┏━━
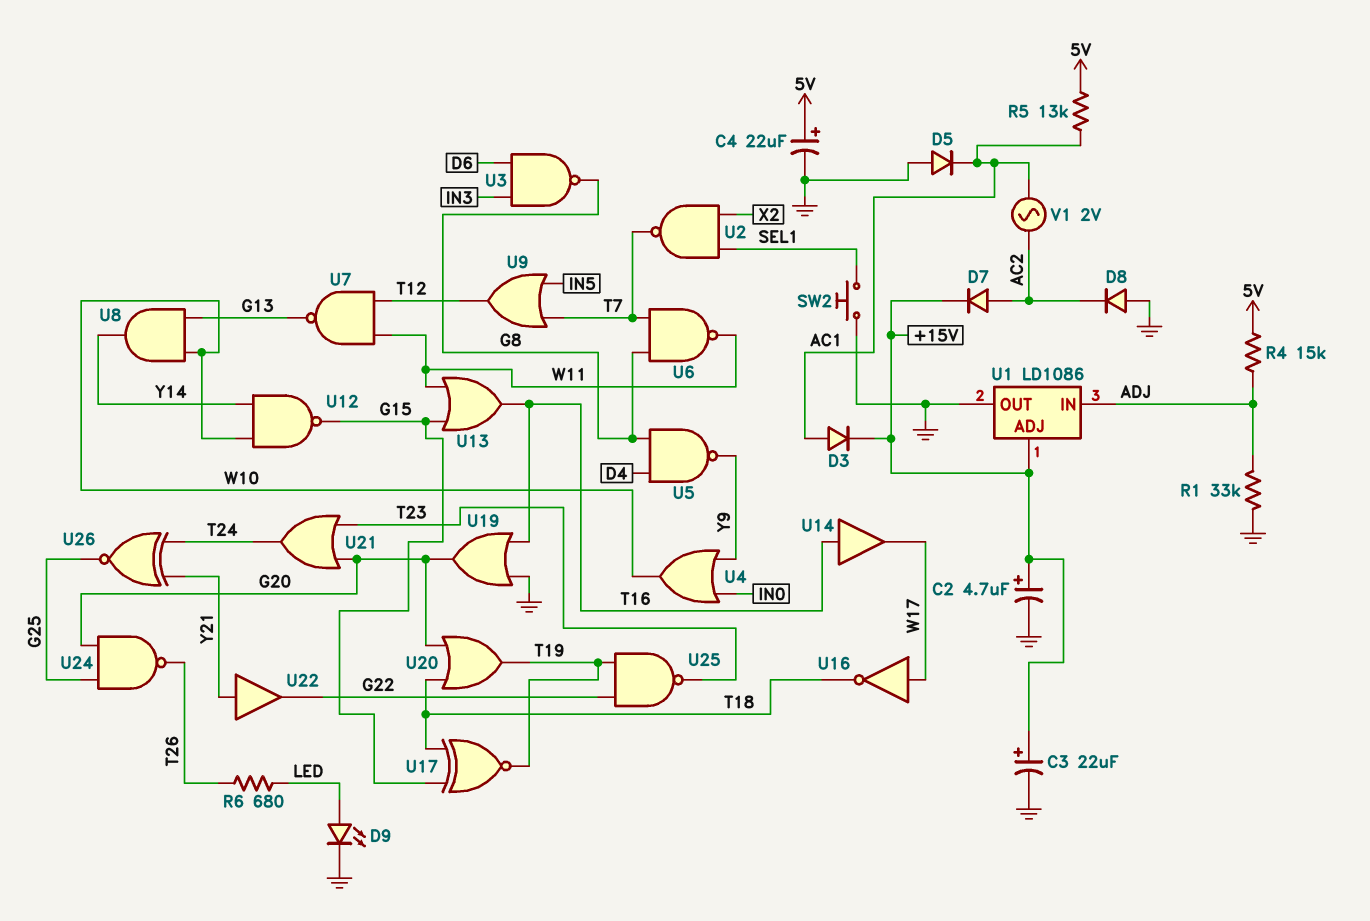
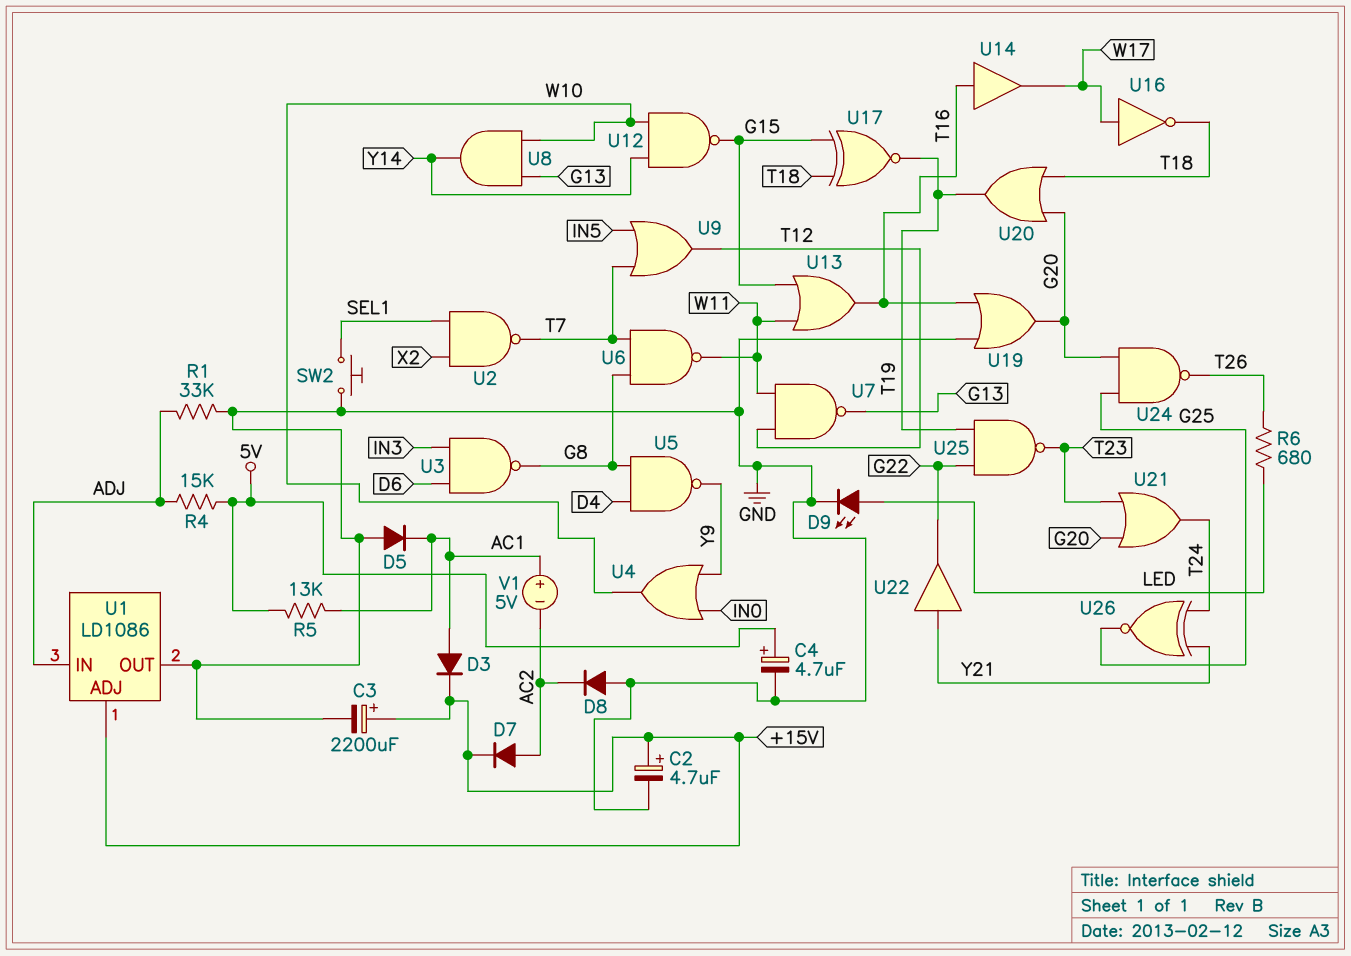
C3: 22uF (plus +15V, minus GND) -> 2200uF (plus +15V, minus GND)
C4: 22uF (plus 5V, minus GND) -> 4.7uF (plus 5V, minus GND)
V1: AC 2V (AC1, AC2) -> 5V (plus AC1, minus AC2)

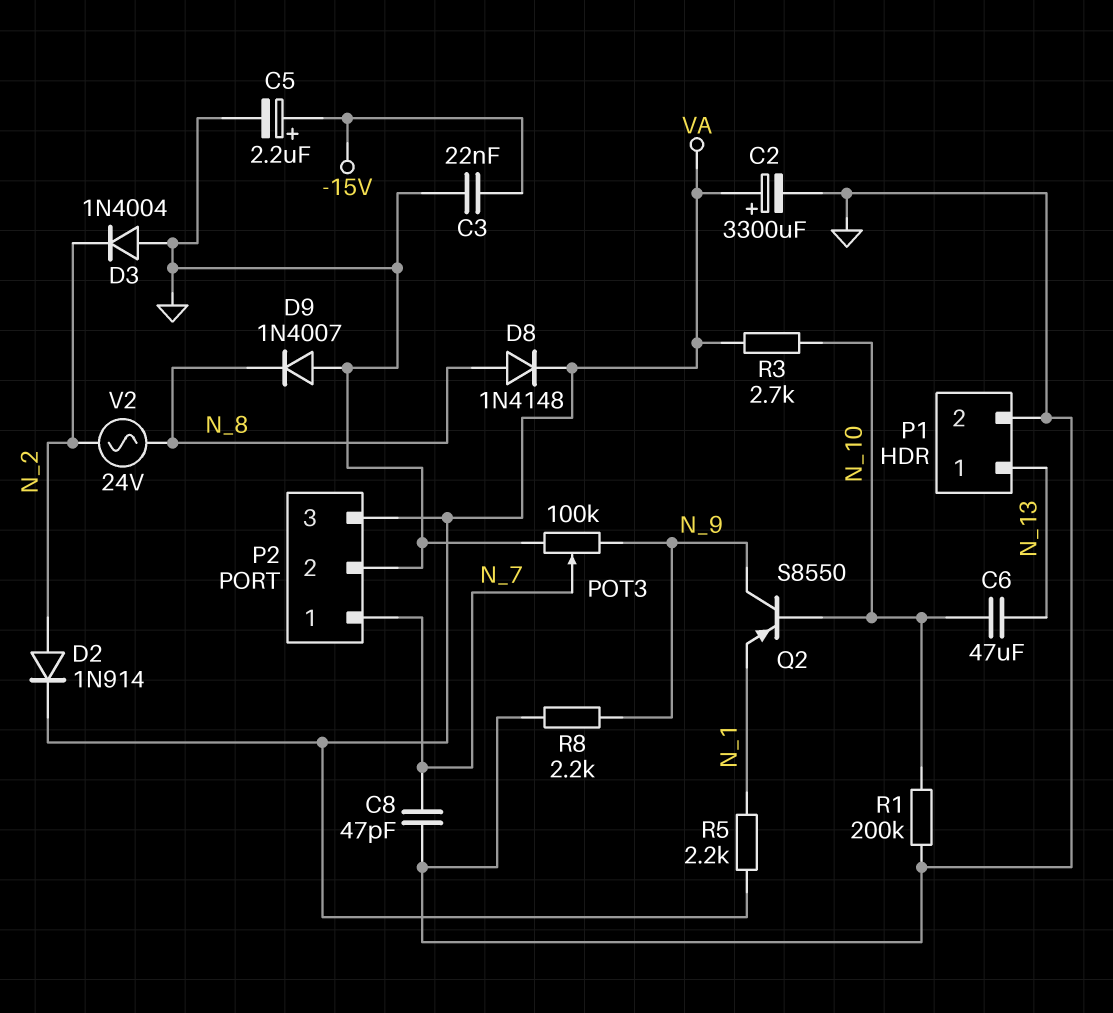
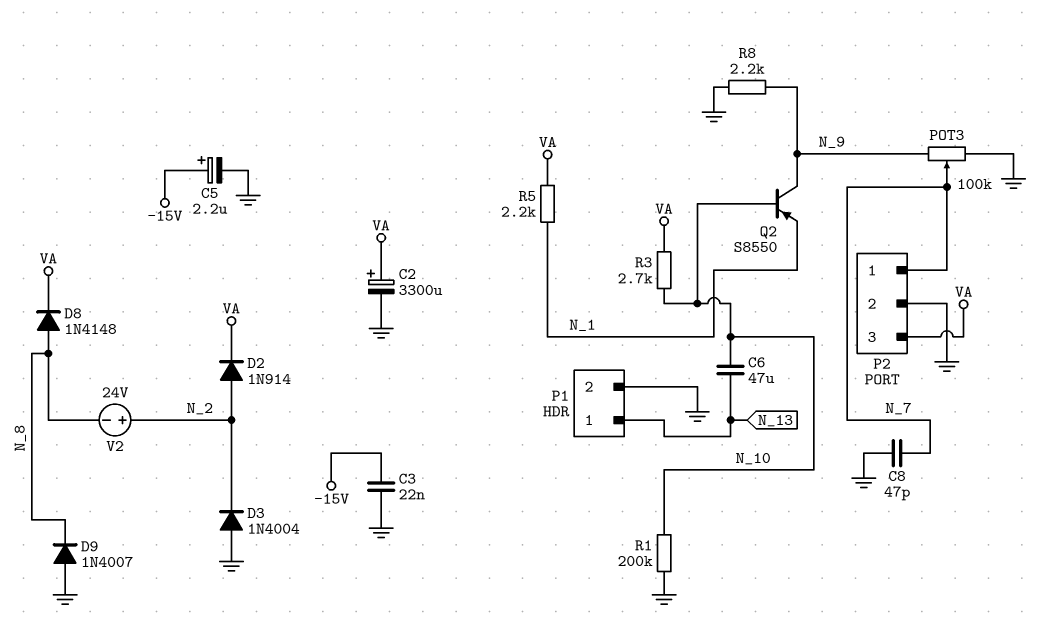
V2: AC 24V (N_2, N_8) -> 24V (plus N_2, minus N_8)

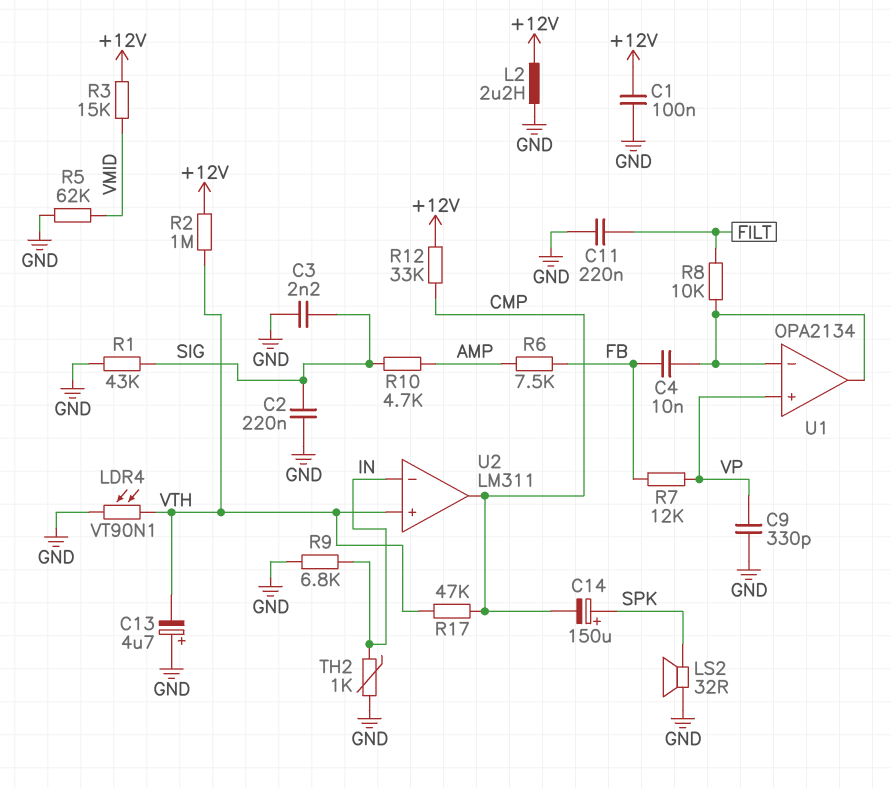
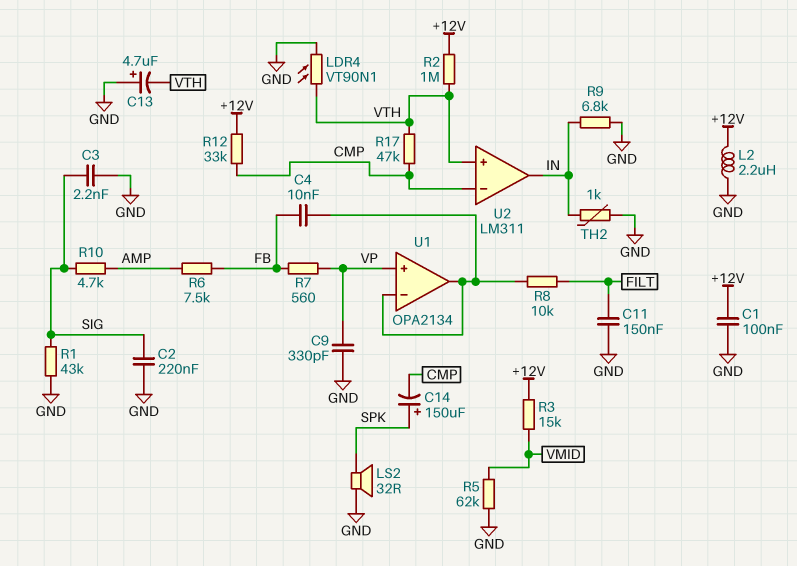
C11: 220nF (FILT, GND) -> 150nF (FILT, GND)
R7: 12k (FB, VP) -> 560 (FB, VP)
U2 pin in-: IN -> CMP
U2 pin out: CMP -> IN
┗━━
* TASK GOAL
Set down no line except those from the one with "R7: 12k (FB, VP) -> 560 (FB, VP)" to the last line of the data, inclusive, each exactly as written.

* EXERCISE SOLUTION
R7: 12k (FB, VP) -> 560 (FB, VP)
U2 pin in-: IN -> CMP
U2 pin out: CMP -> IN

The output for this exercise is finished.